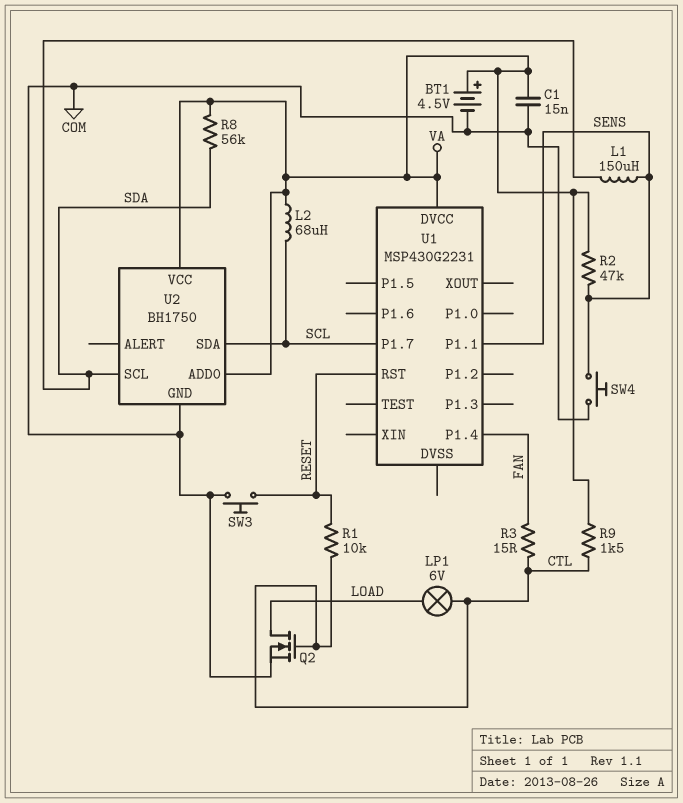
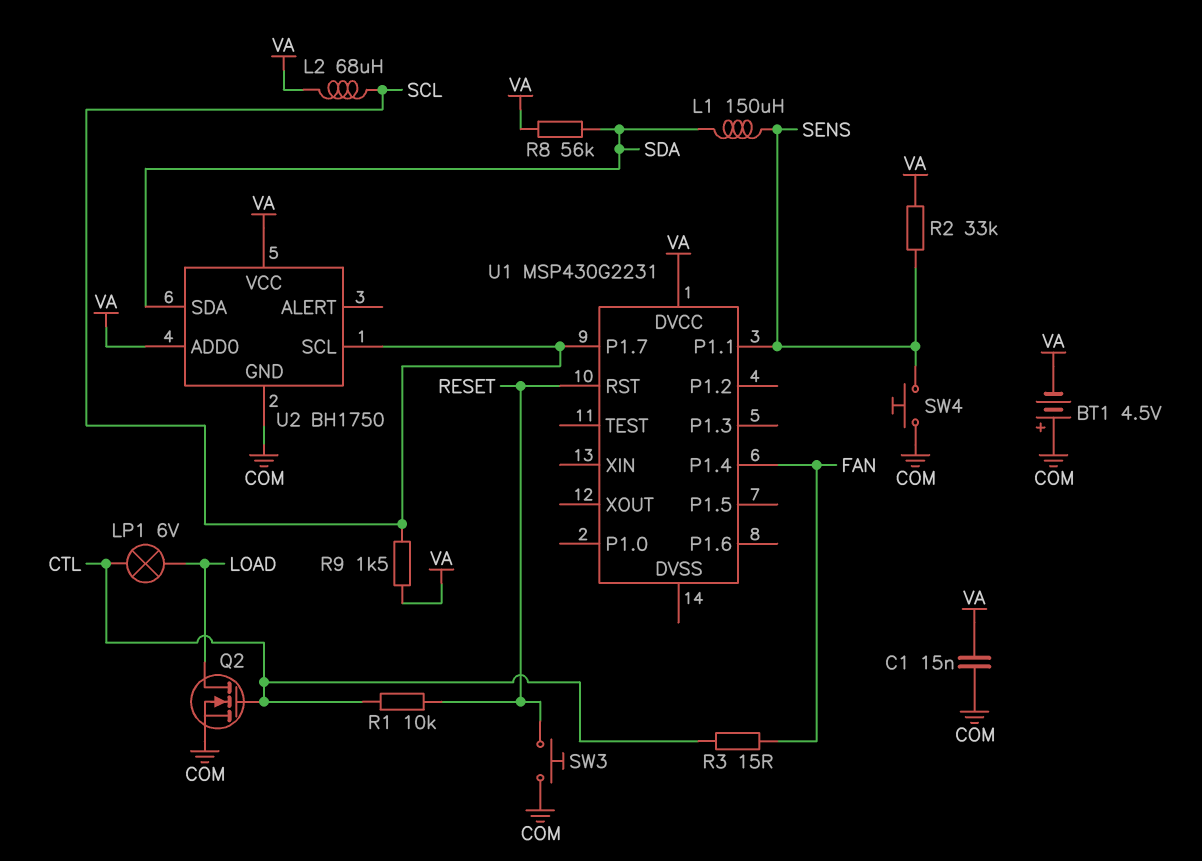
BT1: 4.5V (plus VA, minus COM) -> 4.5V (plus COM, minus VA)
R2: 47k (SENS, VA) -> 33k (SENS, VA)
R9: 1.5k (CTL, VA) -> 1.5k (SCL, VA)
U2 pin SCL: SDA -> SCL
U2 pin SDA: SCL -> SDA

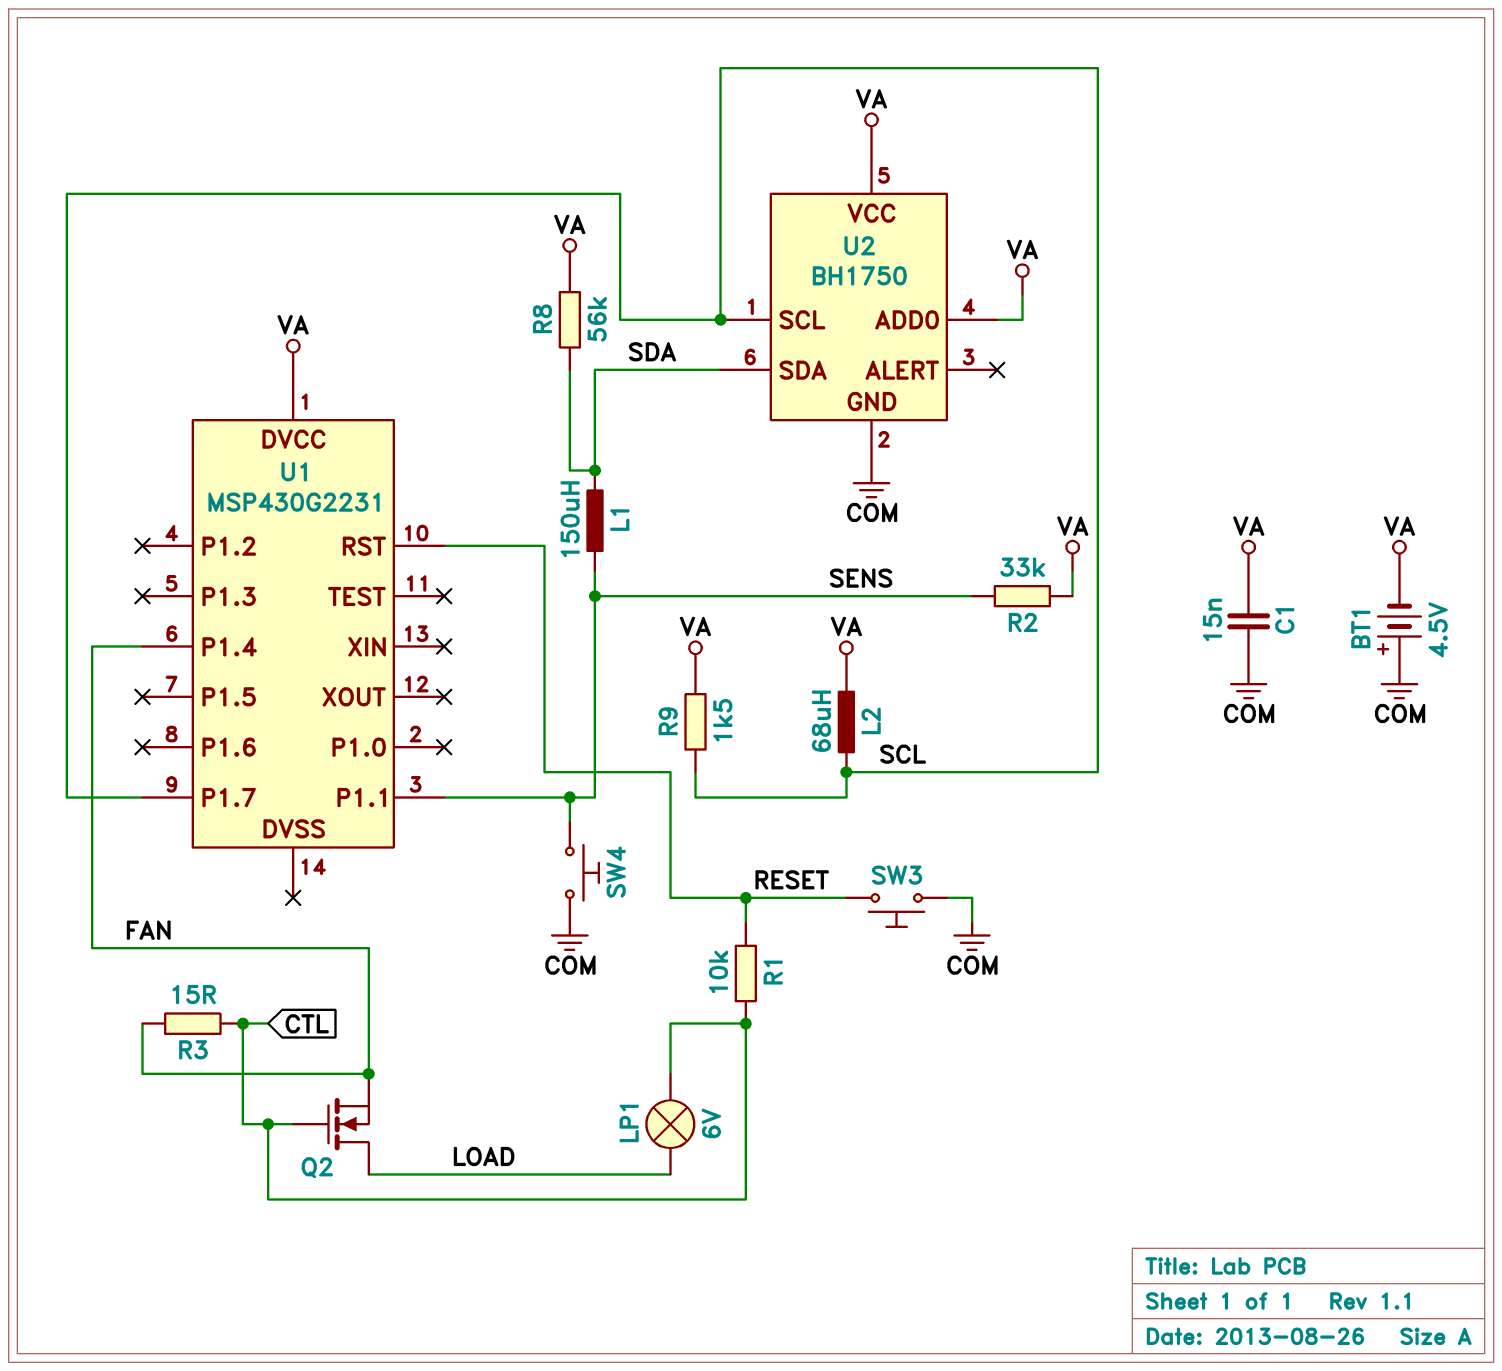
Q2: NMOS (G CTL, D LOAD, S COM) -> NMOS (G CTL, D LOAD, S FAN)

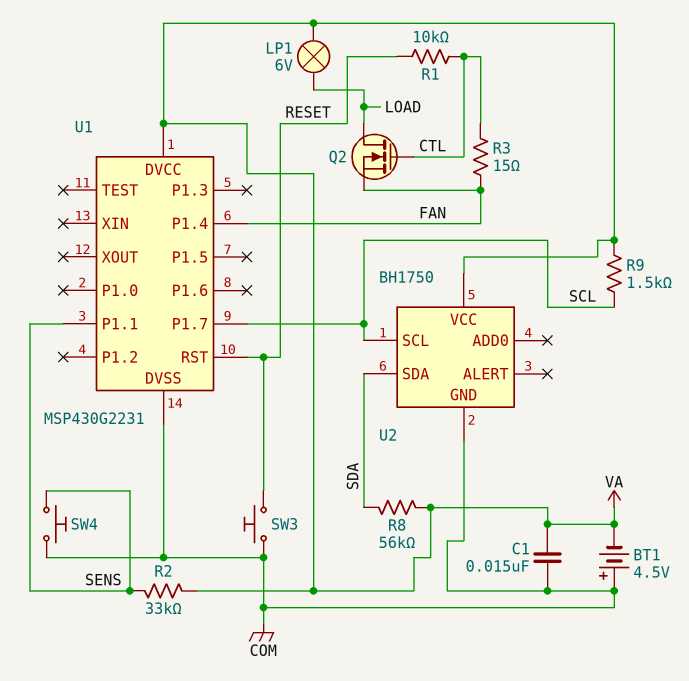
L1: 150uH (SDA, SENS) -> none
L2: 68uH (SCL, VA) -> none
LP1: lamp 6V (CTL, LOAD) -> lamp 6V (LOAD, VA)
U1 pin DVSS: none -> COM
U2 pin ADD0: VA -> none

☆ ☆ ☆ ☆

→ Work order:
Repeat the data in full, exactly as it stands, but drop every picture.

→ Result below:
BT1: 4.5V (plus VA, minus COM) -> 4.5V (plus COM, minus VA)
R2: 47k (SENS, VA) -> 33k (SENS, VA)
R9: 1.5k (CTL, VA) -> 1.5k (SCL, VA)
U2 pin SCL: SDA -> SCL
U2 pin SDA: SCL -> SDA

Q2: NMOS (G CTL, D LOAD, S COM) -> NMOS (G CTL, D LOAD, S FAN)

L1: 150uH (SDA, SENS) -> none
L2: 68uH (SCL, VA) -> none
LP1: lamp 6V (CTL, LOAD) -> lamp 6V (LOAD, VA)
U1 pin DVSS: none -> COM
U2 pin ADD0: VA -> none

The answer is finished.